[Start of The records]

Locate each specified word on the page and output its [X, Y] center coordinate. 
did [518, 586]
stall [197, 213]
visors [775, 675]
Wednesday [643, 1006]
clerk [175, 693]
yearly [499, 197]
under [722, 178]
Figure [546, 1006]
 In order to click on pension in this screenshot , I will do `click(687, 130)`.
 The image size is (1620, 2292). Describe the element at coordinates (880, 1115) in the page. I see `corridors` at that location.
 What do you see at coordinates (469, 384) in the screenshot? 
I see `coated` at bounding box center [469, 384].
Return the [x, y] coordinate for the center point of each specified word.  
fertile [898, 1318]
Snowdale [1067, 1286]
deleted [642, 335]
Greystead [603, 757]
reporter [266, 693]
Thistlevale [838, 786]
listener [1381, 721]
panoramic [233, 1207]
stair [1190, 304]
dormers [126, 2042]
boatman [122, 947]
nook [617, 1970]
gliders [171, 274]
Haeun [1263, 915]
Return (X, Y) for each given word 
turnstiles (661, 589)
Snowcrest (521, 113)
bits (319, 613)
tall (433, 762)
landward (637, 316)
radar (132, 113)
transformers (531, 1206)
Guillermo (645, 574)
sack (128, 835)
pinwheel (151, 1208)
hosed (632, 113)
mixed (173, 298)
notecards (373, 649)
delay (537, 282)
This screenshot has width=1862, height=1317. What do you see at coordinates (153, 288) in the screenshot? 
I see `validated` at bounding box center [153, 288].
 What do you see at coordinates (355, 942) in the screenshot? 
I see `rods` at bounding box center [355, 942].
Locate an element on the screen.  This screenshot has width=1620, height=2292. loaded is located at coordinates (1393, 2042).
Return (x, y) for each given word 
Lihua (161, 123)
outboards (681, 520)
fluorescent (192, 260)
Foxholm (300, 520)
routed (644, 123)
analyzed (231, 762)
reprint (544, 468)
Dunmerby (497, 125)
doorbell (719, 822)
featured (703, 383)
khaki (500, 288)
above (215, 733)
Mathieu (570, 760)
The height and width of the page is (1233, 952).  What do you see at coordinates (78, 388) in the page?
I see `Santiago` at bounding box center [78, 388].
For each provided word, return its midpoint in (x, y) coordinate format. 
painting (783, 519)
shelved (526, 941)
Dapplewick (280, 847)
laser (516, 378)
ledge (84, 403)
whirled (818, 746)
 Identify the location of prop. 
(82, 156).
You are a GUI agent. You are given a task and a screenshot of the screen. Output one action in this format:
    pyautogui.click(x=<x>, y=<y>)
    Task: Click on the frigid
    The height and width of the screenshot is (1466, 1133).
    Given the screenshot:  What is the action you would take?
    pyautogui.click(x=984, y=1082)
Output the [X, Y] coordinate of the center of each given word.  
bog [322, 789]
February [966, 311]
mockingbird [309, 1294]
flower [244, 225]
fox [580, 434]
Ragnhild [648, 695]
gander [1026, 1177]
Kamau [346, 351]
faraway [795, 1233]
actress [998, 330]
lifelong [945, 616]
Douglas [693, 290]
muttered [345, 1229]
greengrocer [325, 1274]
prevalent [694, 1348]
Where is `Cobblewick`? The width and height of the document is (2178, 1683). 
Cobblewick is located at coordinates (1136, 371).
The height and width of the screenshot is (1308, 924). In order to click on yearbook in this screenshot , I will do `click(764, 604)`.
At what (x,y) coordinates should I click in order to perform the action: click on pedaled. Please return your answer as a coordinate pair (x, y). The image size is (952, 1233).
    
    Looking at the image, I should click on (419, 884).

[End of The records]

Find all lines in the records above that contain the word "each", and copy those lines out in full.

*Solution to the exercise*
Locate each specified word on the page and output its [X, Y] center coordinate. 
Return the [x, y] coordinate for the center point of each specified word.  
Return (X, Y) for each given word 
Return (x, y) for each given word 
For each provided word, return its midpoint in (x, y) coordinate format. 
Output the [X, Y] coordinate of the center of each given word.  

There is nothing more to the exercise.